Pick out every line in the rows below that contains the string "cisis", and copy each one in full.

-- Begin ENTRIES --

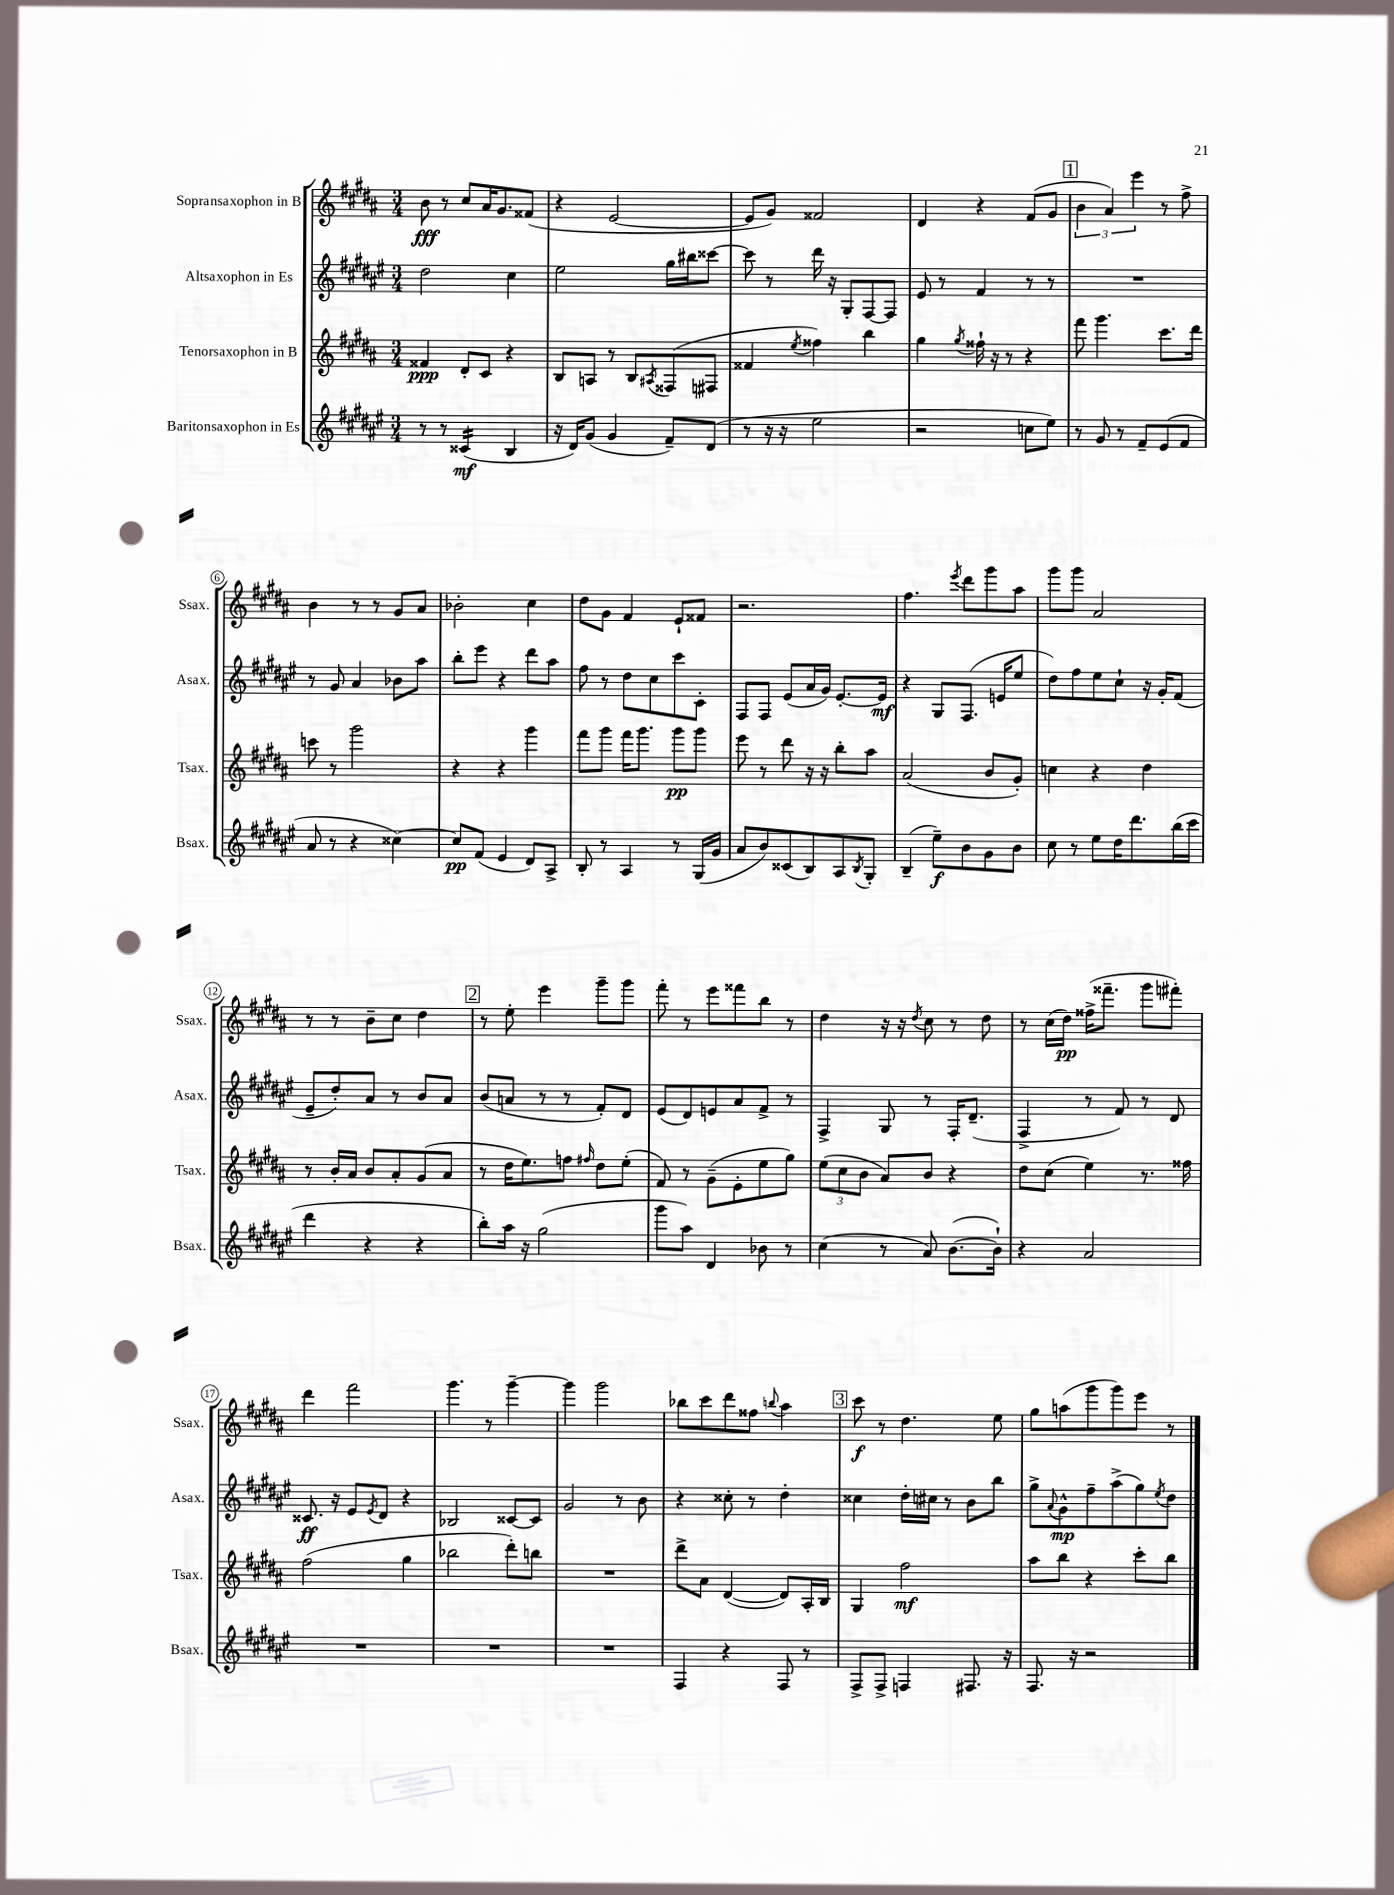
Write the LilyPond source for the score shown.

<<
\new StaffGroup <<
\new Staff = "s0" \with { instrumentName = "Sopransaxophon in B" shortInstrumentName = "Ssax." } {
    \clef treble \key b \major \numericTimeSignature \time 3/4
    b'8\fff r8 cis''8 ais'16 gis'8. fisis'8( |
    r4 e'2~ |
    e'8 gis'8) fisis'2 |
    dis'4 r4 fis'8( gis'8 |
    \mark \markup { \box "1" } \tuplet 3/2 { b'4 ais'4) e'''4 } r8 fis''8-> |
    b'4 r8 r8 gis'8 ais'8 |
    bes'2-. cis''4 |
    dis''8 gis'8 fis'4 e'8-! fisis'8 |
    r2. |
    fis''4. \acciaccatura { e'''8 } dis'''8 gis'''8 ais''8 |
    gis'''8 gis'''8 ais'2 |
    r8 r8 b'8-- cis''8 dis''4 |
    \mark \markup { \box "2" } r8 e''8-. e'''4 gis'''8-- gis'''8 |
    fis'''8-. r8 e'''8 fisis'''8 b''8 r8 |
    dis''4 r16 r16 \acciaccatura { dis''8 } cis''8 r8 dis''8 |
    r8 cis''16( dis''16\pp) fisis''16->( fisis'''8.-- gis'''8 fis'''8-.) |
    dis'''4 fis'''2 |
    gis'''4. r8 gis'''4~-- |
    gis'''4 gis'''2 |
    bes''8 cis'''8 dis'''8 fisis''8 \appoggiatura { b''8 } ais''4 |
    \mark \markup { \box "3" } cis'''8\f r8 dis''4. e''8 |
    gis''8 a''8( gis'''8 gis'''8) e'''8 r8 \bar "|." |
}
\new Staff = "s1" \with { instrumentName = "Altsaxophon in Es" shortInstrumentName = "Asax." } {
    \clef treble \key fis \major \numericTimeSignature \time 3/4
    dis''2 cis''4 |
    eis''2 gis''16 bis''16 cisis'''8~ |
    cisis'''8 r8 dis'''16 r16 gis8-. fis8~ fis8 |
    eis'8 r8 fis'4 r8 r8 |
    \mark \markup { \box "1" } R2. |
    r8 gis'8 ais'4 bes'8 ais''8 |
    b''8-. eis'''8 r4 dis'''8 ais''8 |
    fis''8 r8 dis''8 cis''8 cis'''8 cis'8-. |
    fis8 fis8 eis'8( ais'16 gis'16) eis'8.~-. eis'16\mf |
    r4 gis8 fis8.( e'16 eis''8 |
    dis''8) fis''8 eis''8 cis''8-! r16 gis'16-. fis'8( |
    eis'8-- dis''8-.) ais'8 r8 b'8 ais'8 |
    \mark \markup { \box "2" } b'8( a'8 r8 r8 fis'8-.) dis'8 |
    eis'8( dis'8) e'8 ais'8 fis'8-> r8 |
    fis4-> gis8 r8 fis16-. dis'8.--( |
    fis4-> r8 fis'8) r8 dis'8 |
    cisis'8.\ff r16 eis'8 \acciaccatura { eis'8 } dis'8 r4 |
    bes2 cisis'8~ cisis'8 |
    gis'2 r8 b'8 |
    r4 cisis''8-. r8 dis''4-. |
    \mark \markup { \box "3" } cisis''4 dis''16-. cis''16 r8 b'8 b''8 |
    gis''8-> \appoggiatura { ais'8 } gis'8-^\mp fis''8-- ais''8->( gis''8) \acciaccatura { eis''8 } dis''8 \bar "|." |
}
\new Staff = "s2" \with { instrumentName = "Tenorsaxophon in B" shortInstrumentName = "Tsax." } {
    \clef treble \key b \major \numericTimeSignature \time 3/4
    fisis'4\ppp dis'8-. cis'8 r4 |
    b8 a8 r8 b8 \acciaccatura { ais8 } fisis8( fis8 |
    fisis'4 \acciaccatura { e''8 } fisis''4) b''4 |
    gis''4 \acciaccatura { gis''8 } fisis''16-! r16 r8 r4 |
    \mark \markup { \box "1" } fis'''8 gis'''4. cis'''8. dis'''16 |
    c'''8 r8 gis'''2 |
    r4 r4 gis'''4 |
    fis'''8 gis'''8 fis'''16 gis'''8. gis'''8\pp gis'''8 |
    e'''8 r8 dis'''8 r16 r16 b''8-. ais''8 |
    ais'2( b'8 gis'8-.) |
    c''4 r4 dis''4 |
    r8 b'16-. ais'16 b'8 ais'8-. gis'8( ais'8 |
    \mark \markup { \box "2" } r8 dis''16 e''8.) f''8 \grace { fis''16 } dis''8 e''8-.( |
    fis'8) r8 gis'8--( e'8-. e''8 gis''8) |
    \tuplet 3/2 { e''8( cis''8 b'8 } ais'8) b'8 r4 |
    dis''8 cis''8( e''4) r8. fisis''16 |
    fis''2( gis''4 |
    bes''2 dis'''8-.) b''8 |
    R2. |
    dis'''8-> ais'8 dis'4~( dis'8) ais16-. b16 |
    \mark \markup { \box "3" } gis4 fis''2\mf |
    ais''8 b''8 r4 cis'''8-. b''8 \bar "|." |
}
\new Staff = "s3" \with { instrumentName = "Baritonsaxophon in Es" shortInstrumentName = "Bsax." } {
    \clef treble \key fis \major \numericTimeSignature \time 3/4
    r8 r8 cisis'4:16\mf( b4 |
    r16 dis'16) gis'8( gis'4 fis'8--) dis'8( |
    r8 r16 r16 eis''2 |
    r2 c''8 eis''8) |
    \mark \markup { \box "1" } r8 gis'8 r8 fis'8-- eis'8( fis'8 |
    ais'8 r8 r4 cisis''4~) |
    cisis''8\pp fis'8( eis'4 dis'8) ais8-> |
    b8-. r8 ais4 r8 gis16( gis'16 |
    ais'8 b'8) cisis'8( b8) ais8 \acciaccatura { b8 } gis8-. |
    b4--( eis''8--\f) b'8 gis'8 b'8 |
    cis''8 r8 eis''8 dis''16 dis'''8. b''16( cis'''16 |
    dis'''4 r4 r4 |
    \mark \markup { \box "2" } b''8-.) ais''16 r16 gis''2( |
    gis'''8 ais''8) dis'4 bes'8 r8 |
    cis''4( r8 ais'8) b'8.~( b'16-!) |
    r4 ais'2 |
    R2. |
    R2. |
    R2. |
    fis4 r4 fis8 r8 |
    \mark \markup { \box "3" } fis8-> fis8-> f4 fis8. r16 |
    fis8. r16 r2 \bar "|." |
}
>>
>>
\layout { \context { \Score \override BarNumber.stencil = #(make-stencil-circler 0.1 0.3 ly:text-interface::print) } }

-- End ENTRIES --

**WRITTEN SOLUTION**
    eis''2 gis''16 bis''16 cisis'''8~ |
    cisis'''8 r8 dis'''16 r16 gis8-. fis8~ fis8 |
    cisis'8.\ff r16 eis'8 \acciaccatura { eis'8 } dis'8 r4 |
    bes2 cisis'8~ cisis'8 |
    r4 cisis''8-. r8 dis''4-. |
    \mark \markup { \box "3" } cisis''4 dis''16-. cis''16 r8 b'8 b''8 |
    r8 r8 cisis'4:16\mf( b4 |
    ais'8 r8 r4 cisis''4~) |
    cisis''8\pp fis'8( eis'4 dis'8) ais8-> |
    ais'8 b'8) cisis'8( b8) ais8 \acciaccatura { b8 } gis8-. |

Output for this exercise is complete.